What you have to do
Transcribe exactly the lines from the one holding "RT3: 4.7k (+9V, IC3/in+) -> 1k (+9V, IC3/in+)" to the end of the data below, including both of those lines and no others.

[Structured diff data]
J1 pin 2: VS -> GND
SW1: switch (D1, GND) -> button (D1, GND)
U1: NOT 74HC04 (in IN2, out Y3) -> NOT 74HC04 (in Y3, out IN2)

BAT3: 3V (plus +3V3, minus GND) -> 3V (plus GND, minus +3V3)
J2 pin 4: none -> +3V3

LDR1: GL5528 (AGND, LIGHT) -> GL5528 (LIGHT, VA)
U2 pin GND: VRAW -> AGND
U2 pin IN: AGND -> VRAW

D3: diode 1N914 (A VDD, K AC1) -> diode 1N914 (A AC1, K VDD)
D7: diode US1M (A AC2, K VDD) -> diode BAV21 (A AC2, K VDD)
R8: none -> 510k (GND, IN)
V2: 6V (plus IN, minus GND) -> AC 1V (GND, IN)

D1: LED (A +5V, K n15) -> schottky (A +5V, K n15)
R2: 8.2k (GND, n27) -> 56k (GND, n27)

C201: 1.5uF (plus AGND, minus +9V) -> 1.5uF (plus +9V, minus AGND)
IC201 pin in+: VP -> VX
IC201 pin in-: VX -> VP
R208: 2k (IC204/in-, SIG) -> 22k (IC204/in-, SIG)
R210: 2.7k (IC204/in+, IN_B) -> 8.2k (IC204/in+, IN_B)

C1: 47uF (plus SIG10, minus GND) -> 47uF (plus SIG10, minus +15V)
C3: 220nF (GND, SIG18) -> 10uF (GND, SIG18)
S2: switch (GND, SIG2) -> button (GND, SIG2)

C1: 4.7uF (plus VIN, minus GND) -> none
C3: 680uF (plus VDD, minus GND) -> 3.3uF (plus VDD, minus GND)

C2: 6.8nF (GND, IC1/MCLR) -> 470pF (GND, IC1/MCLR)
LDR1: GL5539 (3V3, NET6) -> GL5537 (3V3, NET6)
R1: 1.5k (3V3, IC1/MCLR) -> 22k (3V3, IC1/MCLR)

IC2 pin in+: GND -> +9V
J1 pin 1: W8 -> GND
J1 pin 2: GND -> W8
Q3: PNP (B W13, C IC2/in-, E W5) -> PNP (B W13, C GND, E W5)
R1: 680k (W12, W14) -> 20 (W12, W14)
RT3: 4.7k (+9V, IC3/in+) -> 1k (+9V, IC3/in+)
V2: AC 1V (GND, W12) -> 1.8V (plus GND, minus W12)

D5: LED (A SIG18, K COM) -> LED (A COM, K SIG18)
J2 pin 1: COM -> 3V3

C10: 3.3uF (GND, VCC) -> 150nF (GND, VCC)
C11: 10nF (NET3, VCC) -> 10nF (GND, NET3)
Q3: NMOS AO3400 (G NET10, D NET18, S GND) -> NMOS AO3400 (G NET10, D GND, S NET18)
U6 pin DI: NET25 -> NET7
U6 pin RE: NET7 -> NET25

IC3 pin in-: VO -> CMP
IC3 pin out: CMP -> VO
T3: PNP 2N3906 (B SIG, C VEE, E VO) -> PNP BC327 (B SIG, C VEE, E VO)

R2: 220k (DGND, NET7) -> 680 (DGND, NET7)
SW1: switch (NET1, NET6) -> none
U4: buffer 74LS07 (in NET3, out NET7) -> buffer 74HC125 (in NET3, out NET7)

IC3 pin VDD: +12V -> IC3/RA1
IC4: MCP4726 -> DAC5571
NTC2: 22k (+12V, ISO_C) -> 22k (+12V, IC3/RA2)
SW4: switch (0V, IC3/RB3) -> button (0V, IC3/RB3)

Solution for this task
RT3: 4.7k (+9V, IC3/in+) -> 1k (+9V, IC3/in+)
V2: AC 1V (GND, W12) -> 1.8V (plus GND, minus W12)

D5: LED (A SIG18, K COM) -> LED (A COM, K SIG18)
J2 pin 1: COM -> 3V3

C10: 3.3uF (GND, VCC) -> 150nF (GND, VCC)
C11: 10nF (NET3, VCC) -> 10nF (GND, NET3)
Q3: NMOS AO3400 (G NET10, D NET18, S GND) -> NMOS AO3400 (G NET10, D GND, S NET18)
U6 pin DI: NET25 -> NET7
U6 pin RE: NET7 -> NET25

IC3 pin in-: VO -> CMP
IC3 pin out: CMP -> VO
T3: PNP 2N3906 (B SIG, C VEE, E VO) -> PNP BC327 (B SIG, C VEE, E VO)

R2: 220k (DGND, NET7) -> 680 (DGND, NET7)
SW1: switch (NET1, NET6) -> none
U4: buffer 74LS07 (in NET3, out NET7) -> buffer 74HC125 (in NET3, out NET7)

IC3 pin VDD: +12V -> IC3/RA1
IC4: MCP4726 -> DAC5571
NTC2: 22k (+12V, ISO_C) -> 22k (+12V, IC3/RA2)
SW4: switch (0V, IC3/RB3) -> button (0V, IC3/RB3)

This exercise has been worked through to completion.